Required action> Copy the entries below in full, keeping them exactly as they are.
** Information given follows **
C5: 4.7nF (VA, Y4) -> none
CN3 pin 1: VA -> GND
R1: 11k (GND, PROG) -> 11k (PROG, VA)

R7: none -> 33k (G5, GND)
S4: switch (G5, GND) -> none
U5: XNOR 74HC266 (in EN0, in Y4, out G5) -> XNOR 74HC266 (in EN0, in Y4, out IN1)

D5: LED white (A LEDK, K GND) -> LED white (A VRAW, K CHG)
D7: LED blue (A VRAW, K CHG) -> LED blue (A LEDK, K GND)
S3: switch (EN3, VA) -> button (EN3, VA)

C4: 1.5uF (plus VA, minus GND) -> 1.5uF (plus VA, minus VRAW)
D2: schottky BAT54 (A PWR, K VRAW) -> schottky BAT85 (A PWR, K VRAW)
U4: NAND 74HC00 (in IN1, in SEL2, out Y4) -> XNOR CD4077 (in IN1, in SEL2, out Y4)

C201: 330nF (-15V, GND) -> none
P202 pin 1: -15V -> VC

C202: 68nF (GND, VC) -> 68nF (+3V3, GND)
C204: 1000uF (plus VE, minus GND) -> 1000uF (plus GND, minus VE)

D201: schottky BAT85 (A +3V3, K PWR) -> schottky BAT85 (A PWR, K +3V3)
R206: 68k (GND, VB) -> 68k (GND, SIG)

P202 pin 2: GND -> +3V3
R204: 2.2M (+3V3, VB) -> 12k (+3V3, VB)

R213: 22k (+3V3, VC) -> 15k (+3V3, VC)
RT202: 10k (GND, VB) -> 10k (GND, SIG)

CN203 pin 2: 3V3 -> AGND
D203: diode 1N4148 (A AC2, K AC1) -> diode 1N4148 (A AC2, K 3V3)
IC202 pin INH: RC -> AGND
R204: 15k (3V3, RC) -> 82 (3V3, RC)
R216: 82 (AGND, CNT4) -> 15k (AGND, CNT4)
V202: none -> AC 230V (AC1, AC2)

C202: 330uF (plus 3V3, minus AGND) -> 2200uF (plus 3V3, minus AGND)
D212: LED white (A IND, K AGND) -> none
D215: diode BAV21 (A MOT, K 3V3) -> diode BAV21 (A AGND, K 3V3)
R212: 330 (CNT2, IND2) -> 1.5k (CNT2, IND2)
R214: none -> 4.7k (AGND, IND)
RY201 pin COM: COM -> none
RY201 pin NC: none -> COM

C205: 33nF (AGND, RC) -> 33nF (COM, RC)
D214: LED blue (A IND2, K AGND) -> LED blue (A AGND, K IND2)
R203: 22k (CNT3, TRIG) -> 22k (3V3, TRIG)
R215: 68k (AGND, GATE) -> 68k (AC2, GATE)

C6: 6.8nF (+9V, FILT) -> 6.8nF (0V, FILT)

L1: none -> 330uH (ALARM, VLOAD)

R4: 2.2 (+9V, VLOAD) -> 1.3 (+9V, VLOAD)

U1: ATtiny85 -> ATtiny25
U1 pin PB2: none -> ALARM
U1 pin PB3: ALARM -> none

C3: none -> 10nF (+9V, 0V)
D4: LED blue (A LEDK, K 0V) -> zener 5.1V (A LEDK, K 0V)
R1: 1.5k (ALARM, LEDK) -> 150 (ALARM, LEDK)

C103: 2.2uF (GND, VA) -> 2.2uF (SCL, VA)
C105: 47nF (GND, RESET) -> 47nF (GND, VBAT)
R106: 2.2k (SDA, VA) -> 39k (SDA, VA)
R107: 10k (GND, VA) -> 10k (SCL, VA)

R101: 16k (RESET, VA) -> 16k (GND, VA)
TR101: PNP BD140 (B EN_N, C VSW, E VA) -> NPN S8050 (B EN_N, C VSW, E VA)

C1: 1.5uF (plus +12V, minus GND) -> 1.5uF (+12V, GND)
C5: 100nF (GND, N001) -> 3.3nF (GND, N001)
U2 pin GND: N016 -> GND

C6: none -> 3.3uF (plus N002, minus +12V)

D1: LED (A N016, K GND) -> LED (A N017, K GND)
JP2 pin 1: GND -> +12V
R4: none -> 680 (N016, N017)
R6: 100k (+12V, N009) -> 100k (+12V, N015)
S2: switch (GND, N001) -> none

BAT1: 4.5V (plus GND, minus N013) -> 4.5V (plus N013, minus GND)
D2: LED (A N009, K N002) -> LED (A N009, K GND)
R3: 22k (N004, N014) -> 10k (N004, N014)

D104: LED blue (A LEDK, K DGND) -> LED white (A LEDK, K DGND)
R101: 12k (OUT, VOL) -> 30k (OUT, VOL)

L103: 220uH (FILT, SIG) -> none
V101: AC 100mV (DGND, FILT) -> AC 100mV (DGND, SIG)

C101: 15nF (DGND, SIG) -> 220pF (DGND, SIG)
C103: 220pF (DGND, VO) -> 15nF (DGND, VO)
** End of Information given **
Result of the task>
C5: 4.7nF (VA, Y4) -> none
CN3 pin 1: VA -> GND
R1: 11k (GND, PROG) -> 11k (PROG, VA)

R7: none -> 33k (G5, GND)
S4: switch (G5, GND) -> none
U5: XNOR 74HC266 (in EN0, in Y4, out G5) -> XNOR 74HC266 (in EN0, in Y4, out IN1)

D5: LED white (A LEDK, K GND) -> LED white (A VRAW, K CHG)
D7: LED blue (A VRAW, K CHG) -> LED blue (A LEDK, K GND)
S3: switch (EN3, VA) -> button (EN3, VA)

C4: 1.5uF (plus VA, minus GND) -> 1.5uF (plus VA, minus VRAW)
D2: schottky BAT54 (A PWR, K VRAW) -> schottky BAT85 (A PWR, K VRAW)
U4: NAND 74HC00 (in IN1, in SEL2, out Y4) -> XNOR CD4077 (in IN1, in SEL2, out Y4)

C201: 330nF (-15V, GND) -> none
P202 pin 1: -15V -> VC

C202: 68nF (GND, VC) -> 68nF (+3V3, GND)
C204: 1000uF (plus VE, minus GND) -> 1000uF (plus GND, minus VE)

D201: schottky BAT85 (A +3V3, K PWR) -> schottky BAT85 (A PWR, K +3V3)
R206: 68k (GND, VB) -> 68k (GND, SIG)

P202 pin 2: GND -> +3V3
R204: 2.2M (+3V3, VB) -> 12k (+3V3, VB)

R213: 22k (+3V3, VC) -> 15k (+3V3, VC)
RT202: 10k (GND, VB) -> 10k (GND, SIG)

CN203 pin 2: 3V3 -> AGND
D203: diode 1N4148 (A AC2, K AC1) -> diode 1N4148 (A AC2, K 3V3)
IC202 pin INH: RC -> AGND
R204: 15k (3V3, RC) -> 82 (3V3, RC)
R216: 82 (AGND, CNT4) -> 15k (AGND, CNT4)
V202: none -> AC 230V (AC1, AC2)

C202: 330uF (plus 3V3, minus AGND) -> 2200uF (plus 3V3, minus AGND)
D212: LED white (A IND, K AGND) -> none
D215: diode BAV21 (A MOT, K 3V3) -> diode BAV21 (A AGND, K 3V3)
R212: 330 (CNT2, IND2) -> 1.5k (CNT2, IND2)
R214: none -> 4.7k (AGND, IND)
RY201 pin COM: COM -> none
RY201 pin NC: none -> COM

C205: 33nF (AGND, RC) -> 33nF (COM, RC)
D214: LED blue (A IND2, K AGND) -> LED blue (A AGND, K IND2)
R203: 22k (CNT3, TRIG) -> 22k (3V3, TRIG)
R215: 68k (AGND, GATE) -> 68k (AC2, GATE)

C6: 6.8nF (+9V, FILT) -> 6.8nF (0V, FILT)

L1: none -> 330uH (ALARM, VLOAD)

R4: 2.2 (+9V, VLOAD) -> 1.3 (+9V, VLOAD)

U1: ATtiny85 -> ATtiny25
U1 pin PB2: none -> ALARM
U1 pin PB3: ALARM -> none

C3: none -> 10nF (+9V, 0V)
D4: LED blue (A LEDK, K 0V) -> zener 5.1V (A LEDK, K 0V)
R1: 1.5k (ALARM, LEDK) -> 150 (ALARM, LEDK)

C103: 2.2uF (GND, VA) -> 2.2uF (SCL, VA)
C105: 47nF (GND, RESET) -> 47nF (GND, VBAT)
R106: 2.2k (SDA, VA) -> 39k (SDA, VA)
R107: 10k (GND, VA) -> 10k (SCL, VA)

R101: 16k (RESET, VA) -> 16k (GND, VA)
TR101: PNP BD140 (B EN_N, C VSW, E VA) -> NPN S8050 (B EN_N, C VSW, E VA)

C1: 1.5uF (plus +12V, minus GND) -> 1.5uF (+12V, GND)
C5: 100nF (GND, N001) -> 3.3nF (GND, N001)
U2 pin GND: N016 -> GND

C6: none -> 3.3uF (plus N002, minus +12V)

D1: LED (A N016, K GND) -> LED (A N017, K GND)
JP2 pin 1: GND -> +12V
R4: none -> 680 (N016, N017)
R6: 100k (+12V, N009) -> 100k (+12V, N015)
S2: switch (GND, N001) -> none

BAT1: 4.5V (plus GND, minus N013) -> 4.5V (plus N013, minus GND)
D2: LED (A N009, K N002) -> LED (A N009, K GND)
R3: 22k (N004, N014) -> 10k (N004, N014)

D104: LED blue (A LEDK, K DGND) -> LED white (A LEDK, K DGND)
R101: 12k (OUT, VOL) -> 30k (OUT, VOL)

L103: 220uH (FILT, SIG) -> none
V101: AC 100mV (DGND, FILT) -> AC 100mV (DGND, SIG)

C101: 15nF (DGND, SIG) -> 220pF (DGND, SIG)
C103: 220pF (DGND, VO) -> 15nF (DGND, VO)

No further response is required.